Data taken from a collection:
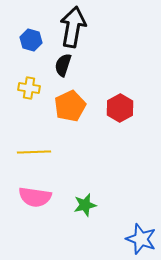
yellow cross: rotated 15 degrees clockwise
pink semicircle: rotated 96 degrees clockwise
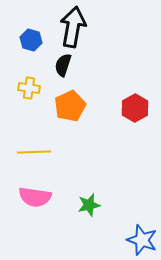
red hexagon: moved 15 px right
green star: moved 4 px right
blue star: moved 1 px right, 1 px down
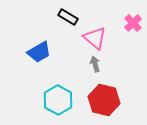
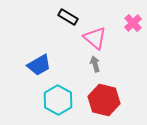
blue trapezoid: moved 13 px down
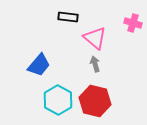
black rectangle: rotated 24 degrees counterclockwise
pink cross: rotated 30 degrees counterclockwise
blue trapezoid: rotated 20 degrees counterclockwise
red hexagon: moved 9 px left, 1 px down
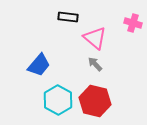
gray arrow: rotated 28 degrees counterclockwise
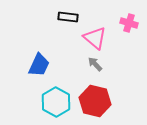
pink cross: moved 4 px left
blue trapezoid: rotated 15 degrees counterclockwise
cyan hexagon: moved 2 px left, 2 px down
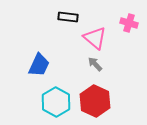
red hexagon: rotated 12 degrees clockwise
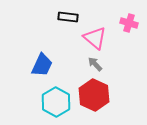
blue trapezoid: moved 3 px right
red hexagon: moved 1 px left, 6 px up
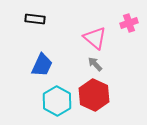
black rectangle: moved 33 px left, 2 px down
pink cross: rotated 36 degrees counterclockwise
cyan hexagon: moved 1 px right, 1 px up
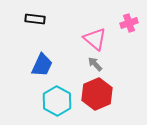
pink triangle: moved 1 px down
red hexagon: moved 3 px right, 1 px up; rotated 12 degrees clockwise
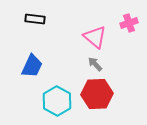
pink triangle: moved 2 px up
blue trapezoid: moved 10 px left, 1 px down
red hexagon: rotated 20 degrees clockwise
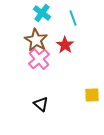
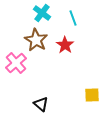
pink cross: moved 23 px left, 4 px down
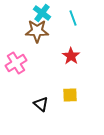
brown star: moved 1 px right, 9 px up; rotated 30 degrees counterclockwise
red star: moved 6 px right, 11 px down
pink cross: rotated 10 degrees clockwise
yellow square: moved 22 px left
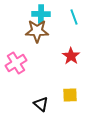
cyan cross: moved 1 px left, 1 px down; rotated 36 degrees counterclockwise
cyan line: moved 1 px right, 1 px up
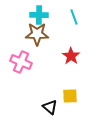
cyan cross: moved 2 px left, 1 px down
brown star: moved 3 px down
pink cross: moved 5 px right, 1 px up; rotated 35 degrees counterclockwise
yellow square: moved 1 px down
black triangle: moved 9 px right, 3 px down
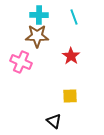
brown star: moved 2 px down
black triangle: moved 4 px right, 14 px down
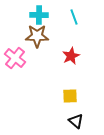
red star: rotated 12 degrees clockwise
pink cross: moved 6 px left, 4 px up; rotated 15 degrees clockwise
black triangle: moved 22 px right
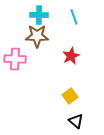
pink cross: moved 1 px down; rotated 35 degrees counterclockwise
yellow square: rotated 35 degrees counterclockwise
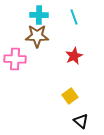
red star: moved 3 px right
black triangle: moved 5 px right
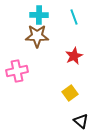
pink cross: moved 2 px right, 12 px down; rotated 15 degrees counterclockwise
yellow square: moved 3 px up
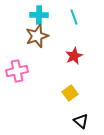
brown star: rotated 20 degrees counterclockwise
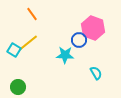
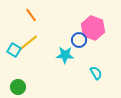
orange line: moved 1 px left, 1 px down
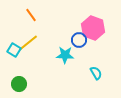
green circle: moved 1 px right, 3 px up
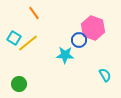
orange line: moved 3 px right, 2 px up
cyan square: moved 12 px up
cyan semicircle: moved 9 px right, 2 px down
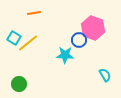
orange line: rotated 64 degrees counterclockwise
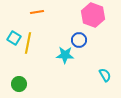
orange line: moved 3 px right, 1 px up
pink hexagon: moved 13 px up
yellow line: rotated 40 degrees counterclockwise
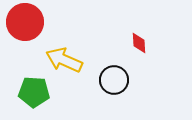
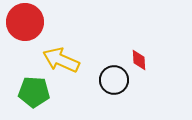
red diamond: moved 17 px down
yellow arrow: moved 3 px left
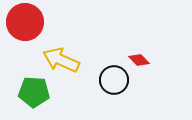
red diamond: rotated 40 degrees counterclockwise
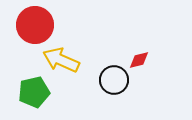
red circle: moved 10 px right, 3 px down
red diamond: rotated 60 degrees counterclockwise
green pentagon: rotated 16 degrees counterclockwise
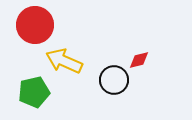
yellow arrow: moved 3 px right, 1 px down
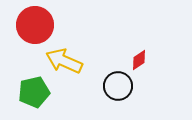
red diamond: rotated 20 degrees counterclockwise
black circle: moved 4 px right, 6 px down
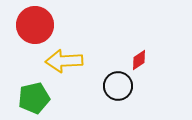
yellow arrow: rotated 27 degrees counterclockwise
green pentagon: moved 6 px down
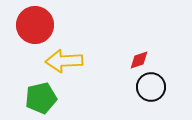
red diamond: rotated 15 degrees clockwise
black circle: moved 33 px right, 1 px down
green pentagon: moved 7 px right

Task: Convert every line in the rows above into a JSON list of strings, one string per line, leaving out blank lines and the pictures.

Problem solution:
[
  "yellow cross: rotated 15 degrees clockwise",
  "pink semicircle: rotated 96 degrees clockwise",
  "red hexagon: moved 15 px right",
  "green star: moved 4 px right",
  "blue star: moved 1 px right, 1 px down",
  "blue trapezoid: moved 13 px down",
  "black rectangle: rotated 24 degrees counterclockwise",
  "pink cross: rotated 30 degrees counterclockwise",
  "blue trapezoid: rotated 20 degrees counterclockwise",
  "red hexagon: moved 9 px left, 1 px down",
  "gray arrow: rotated 28 degrees counterclockwise",
  "pink cross: moved 4 px left",
  "blue trapezoid: rotated 15 degrees counterclockwise",
  "cyan hexagon: moved 2 px left, 2 px down",
  "red hexagon: rotated 12 degrees clockwise",
  "blue trapezoid: moved 3 px right",
  "red hexagon: moved 1 px left, 6 px up",
  "black rectangle: moved 33 px left, 2 px down",
  "pink cross: rotated 36 degrees counterclockwise",
  "cyan hexagon: moved 1 px right, 1 px up",
  "pink triangle: moved 1 px down",
  "red hexagon: moved 3 px right, 1 px up; rotated 12 degrees clockwise",
  "pink triangle: moved 2 px up",
  "blue trapezoid: moved 10 px left, 1 px down",
  "red hexagon: rotated 20 degrees clockwise",
  "pink cross: moved 23 px left, 4 px down",
  "brown star: moved 1 px right, 9 px up; rotated 30 degrees counterclockwise",
  "red star: moved 6 px right, 11 px down",
  "pink cross: rotated 10 degrees clockwise",
  "yellow square: moved 22 px left",
  "cyan cross: moved 1 px left, 1 px down; rotated 36 degrees counterclockwise",
  "cyan line: moved 1 px right, 1 px up",
  "cyan cross: moved 2 px left, 1 px down",
  "brown star: moved 3 px down",
  "pink cross: moved 5 px right, 1 px up; rotated 35 degrees counterclockwise",
  "yellow square: moved 1 px down",
  "black triangle: moved 9 px right, 3 px down",
  "brown star: moved 2 px down",
  "black triangle: moved 4 px right, 14 px down",
  "red star: rotated 12 degrees clockwise",
  "pink cross: moved 6 px left, 4 px up; rotated 15 degrees clockwise",
  "black triangle: moved 22 px right",
  "pink cross: moved 1 px down; rotated 35 degrees counterclockwise",
  "yellow square: rotated 35 degrees counterclockwise",
  "red star: moved 3 px right",
  "black triangle: moved 5 px right",
  "pink cross: moved 2 px right, 12 px down; rotated 15 degrees counterclockwise",
  "yellow square: moved 3 px up",
  "brown star: rotated 20 degrees counterclockwise",
  "orange line: moved 1 px left, 1 px down",
  "green circle: moved 1 px right, 3 px up",
  "orange line: moved 3 px right, 2 px up",
  "cyan square: moved 12 px up",
  "cyan semicircle: moved 9 px right, 2 px down",
  "orange line: rotated 64 degrees counterclockwise",
  "orange line: moved 3 px right, 1 px up",
  "pink hexagon: moved 13 px up",
  "yellow line: rotated 40 degrees counterclockwise",
  "red diamond: moved 17 px down",
  "yellow arrow: moved 3 px left",
  "red diamond: rotated 40 degrees counterclockwise",
  "red circle: moved 10 px right, 3 px down",
  "red diamond: rotated 60 degrees counterclockwise",
  "green pentagon: rotated 16 degrees counterclockwise",
  "yellow arrow: moved 3 px right, 1 px down",
  "red diamond: rotated 20 degrees counterclockwise",
  "black circle: moved 4 px right, 6 px down",
  "yellow arrow: rotated 27 degrees counterclockwise",
  "green pentagon: moved 6 px down",
  "red diamond: rotated 15 degrees clockwise",
  "black circle: moved 33 px right, 1 px down",
  "green pentagon: moved 7 px right"
]